_Problem description_:
Print every entry, word for word, and skip the images.

[Stored items from a collection]

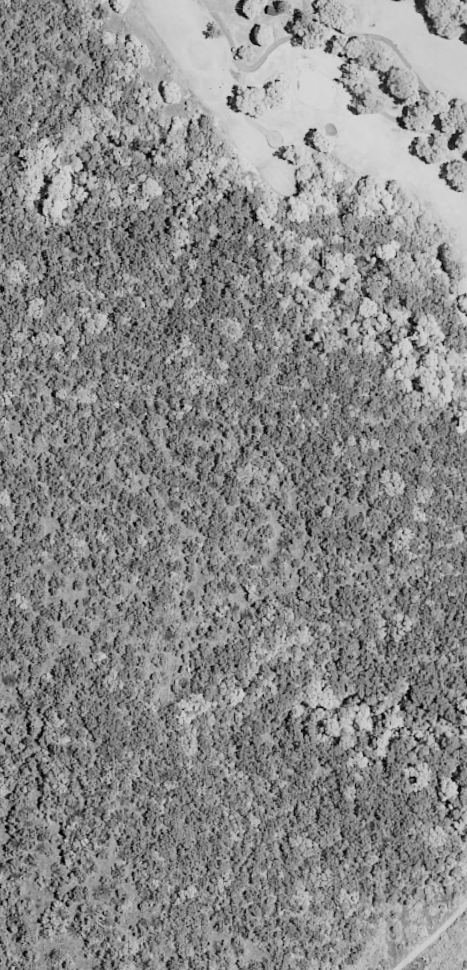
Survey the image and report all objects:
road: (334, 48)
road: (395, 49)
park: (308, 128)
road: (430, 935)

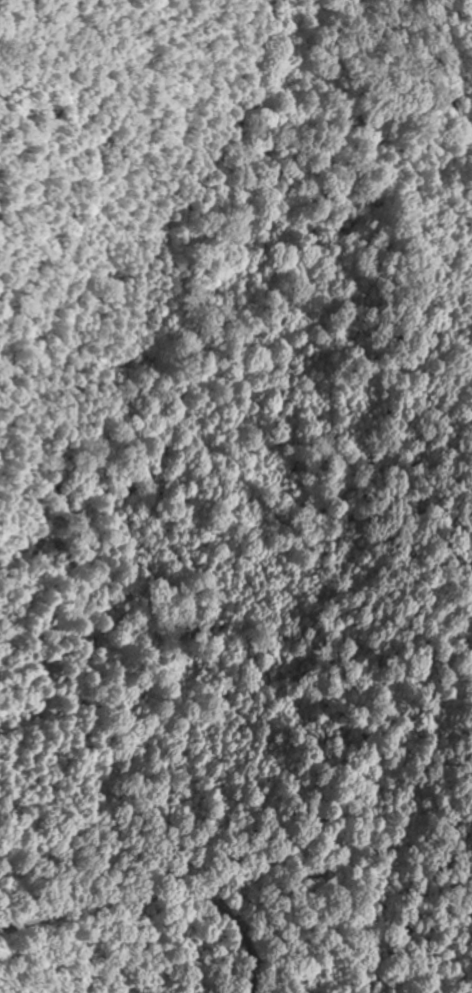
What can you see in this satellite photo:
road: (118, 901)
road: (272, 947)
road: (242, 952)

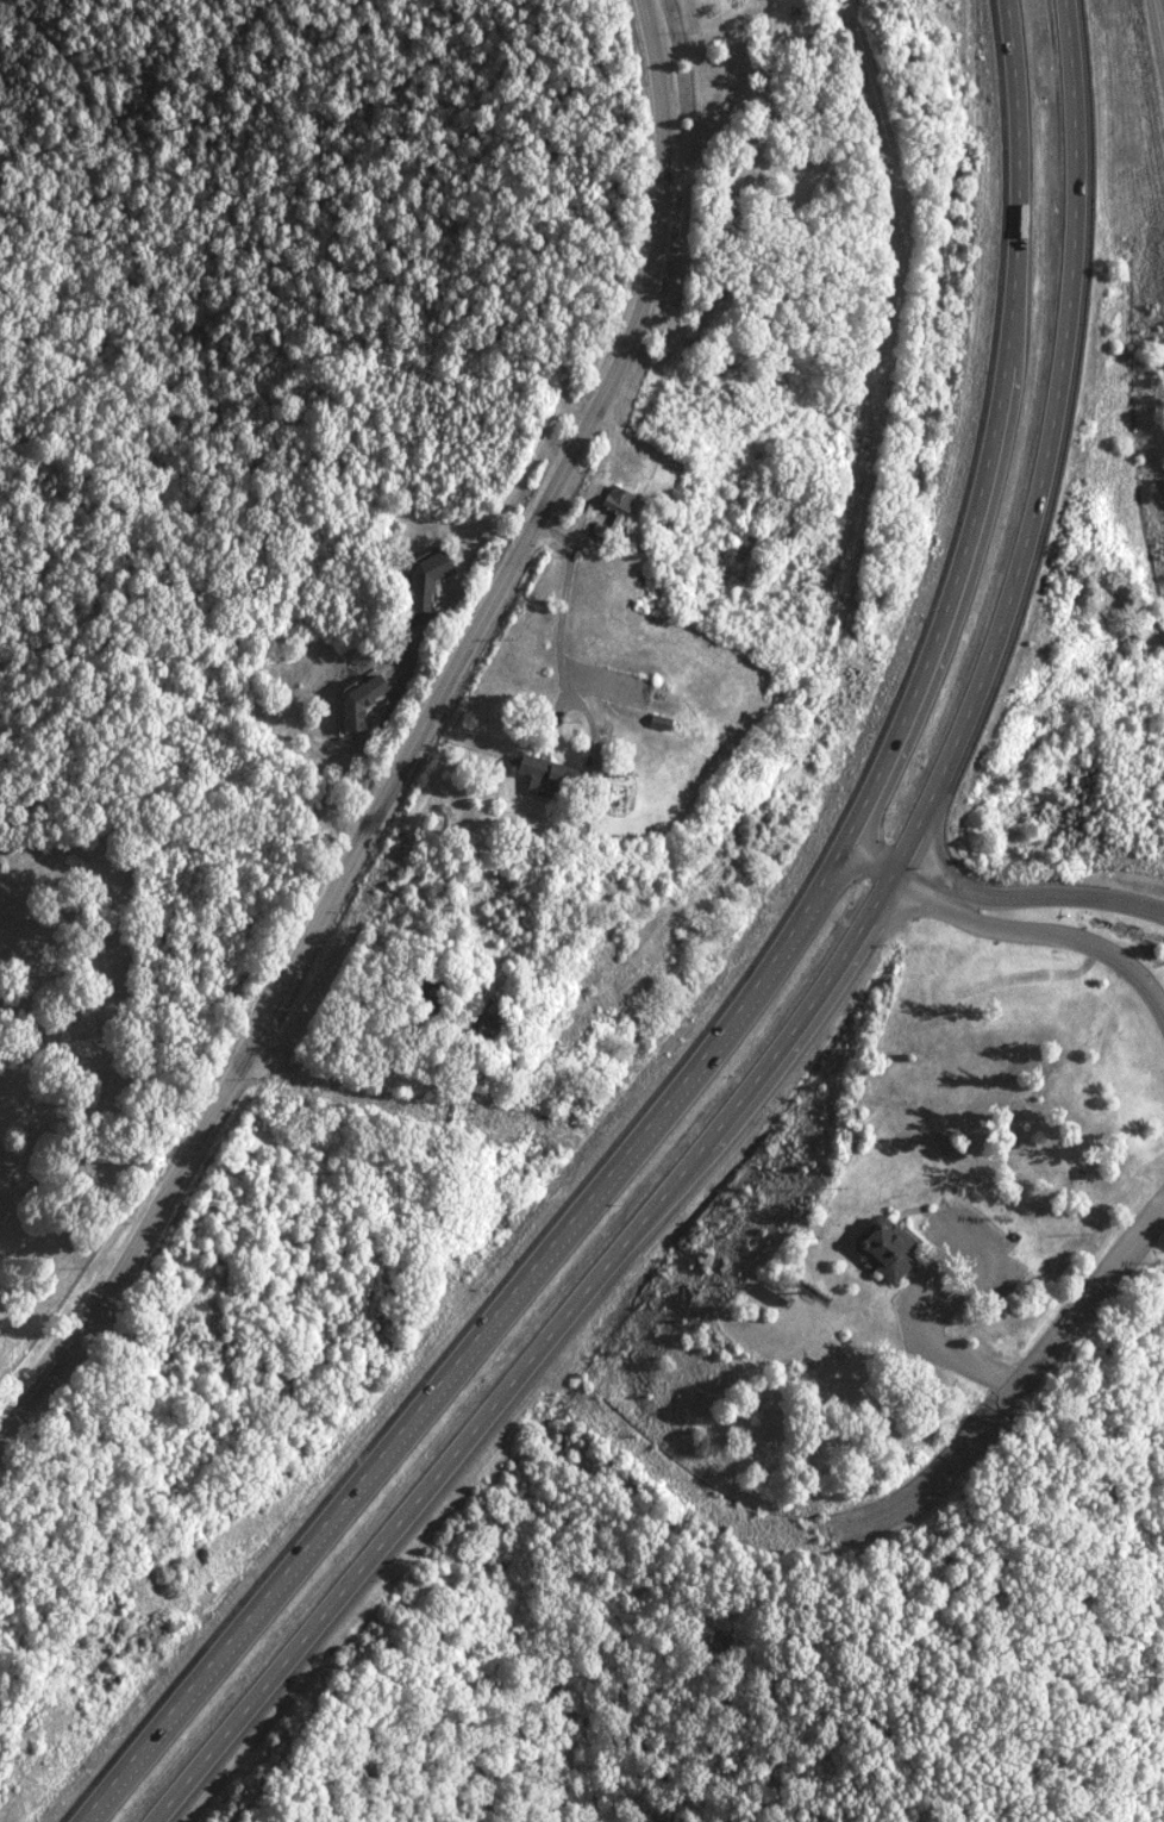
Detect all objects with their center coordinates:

_Result of the task_:
Survey the image and report all objects:
road: (334, 48)
road: (395, 49)
park: (308, 128)
road: (430, 935)

What can you see in this satellite photo:
road: (118, 901)
road: (272, 947)
road: (242, 952)

Detect all objects with their center coordinates:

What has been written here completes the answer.